### WORK TASK
In the listing below, how many lines contain the word "pink"? Please respond with the number only.

### MATERIAL PROVIDED
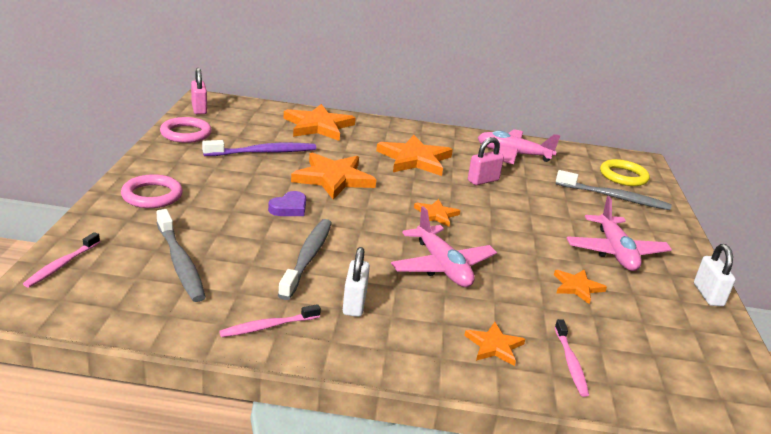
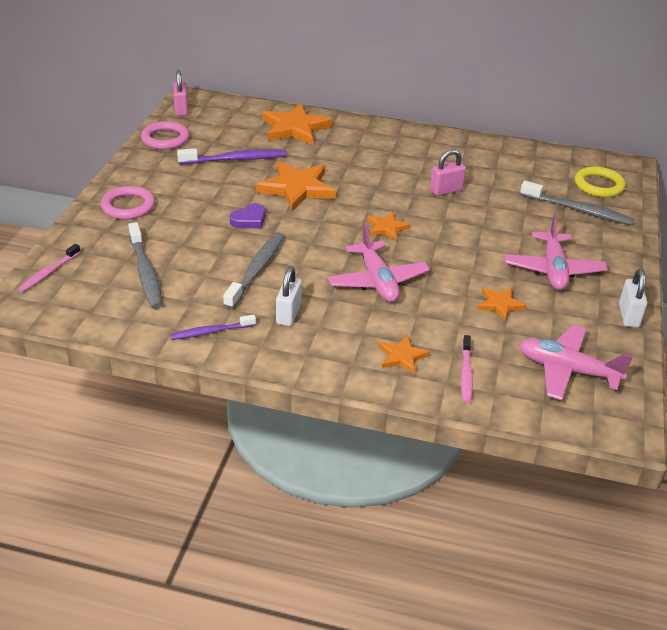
camera: 10 degrees right, 10 degrees up
(268, 326) = (211, 332): pink toothbrush -> purple toothbrush
(415, 159) = (383, 166): orange star -> none
(513, 154) = (488, 159): pink plane -> pink plane (567, 370)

### RESPONSE TO THIS TASK
2